EXERCISE PROMPT — Copy out the records word for word, from the line containing "Based on the photo, does" through the line containing "Indeed, black fabric", including both of those lines.

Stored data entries
━━━━━━━━━━━━━━━━

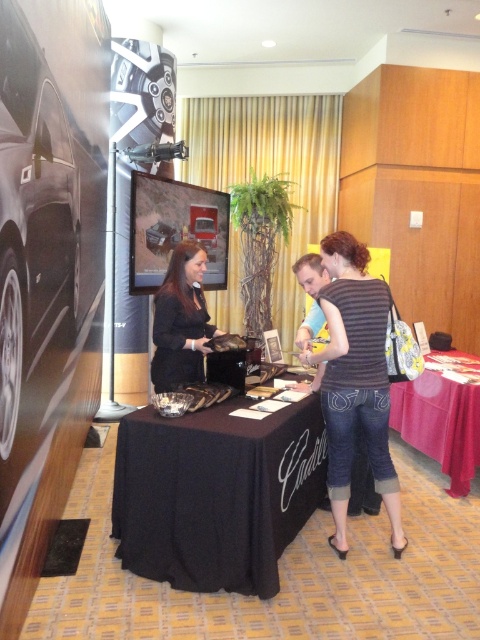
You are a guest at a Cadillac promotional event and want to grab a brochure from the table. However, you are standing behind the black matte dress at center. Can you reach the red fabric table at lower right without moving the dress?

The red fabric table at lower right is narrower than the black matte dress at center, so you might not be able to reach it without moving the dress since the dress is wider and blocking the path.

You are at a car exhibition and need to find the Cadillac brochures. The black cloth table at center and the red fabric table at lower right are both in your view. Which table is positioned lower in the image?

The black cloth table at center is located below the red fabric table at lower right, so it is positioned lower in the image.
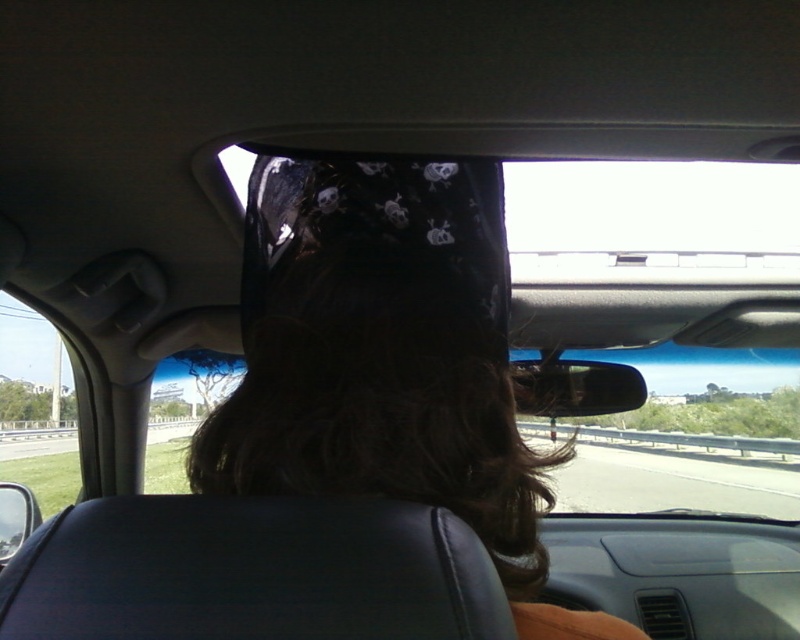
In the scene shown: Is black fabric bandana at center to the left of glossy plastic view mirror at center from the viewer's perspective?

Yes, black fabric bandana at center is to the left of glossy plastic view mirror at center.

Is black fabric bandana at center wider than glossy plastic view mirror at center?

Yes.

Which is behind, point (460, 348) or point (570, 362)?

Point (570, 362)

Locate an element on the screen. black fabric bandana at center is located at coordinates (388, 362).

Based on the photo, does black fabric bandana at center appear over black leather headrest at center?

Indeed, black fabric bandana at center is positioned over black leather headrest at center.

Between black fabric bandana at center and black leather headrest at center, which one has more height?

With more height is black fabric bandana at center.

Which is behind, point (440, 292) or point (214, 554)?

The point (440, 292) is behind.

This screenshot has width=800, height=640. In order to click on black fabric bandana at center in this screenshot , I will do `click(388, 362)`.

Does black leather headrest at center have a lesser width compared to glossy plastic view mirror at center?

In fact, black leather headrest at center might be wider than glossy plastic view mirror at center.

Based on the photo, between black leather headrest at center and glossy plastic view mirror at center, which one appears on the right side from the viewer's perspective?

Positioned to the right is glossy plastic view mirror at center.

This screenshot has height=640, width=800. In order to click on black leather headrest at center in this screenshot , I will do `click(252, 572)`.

━━━━━━━━━━━━━━━━

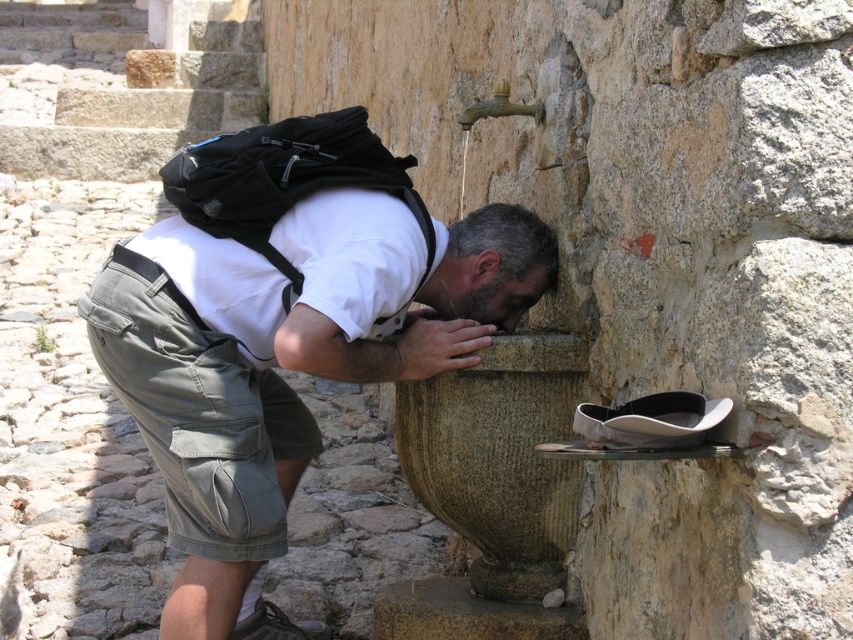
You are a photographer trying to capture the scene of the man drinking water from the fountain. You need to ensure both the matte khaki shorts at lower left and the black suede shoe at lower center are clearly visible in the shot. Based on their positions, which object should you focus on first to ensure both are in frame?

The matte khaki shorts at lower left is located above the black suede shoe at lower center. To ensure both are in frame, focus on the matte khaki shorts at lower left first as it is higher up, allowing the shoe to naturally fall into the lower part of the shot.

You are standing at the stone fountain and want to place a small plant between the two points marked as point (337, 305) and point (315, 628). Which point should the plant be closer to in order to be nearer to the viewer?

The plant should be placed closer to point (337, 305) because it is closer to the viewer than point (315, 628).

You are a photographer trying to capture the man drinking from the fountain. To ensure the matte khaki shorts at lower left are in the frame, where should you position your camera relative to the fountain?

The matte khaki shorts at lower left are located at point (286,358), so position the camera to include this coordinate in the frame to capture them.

━━━━━━━━━━━━━━━━

EXPECTED ANSWER —
Based on the photo, does black fabric bandana at center appear over black leather headrest at center?

Indeed, black fabric bandana at center is positioned over black leather headrest at center.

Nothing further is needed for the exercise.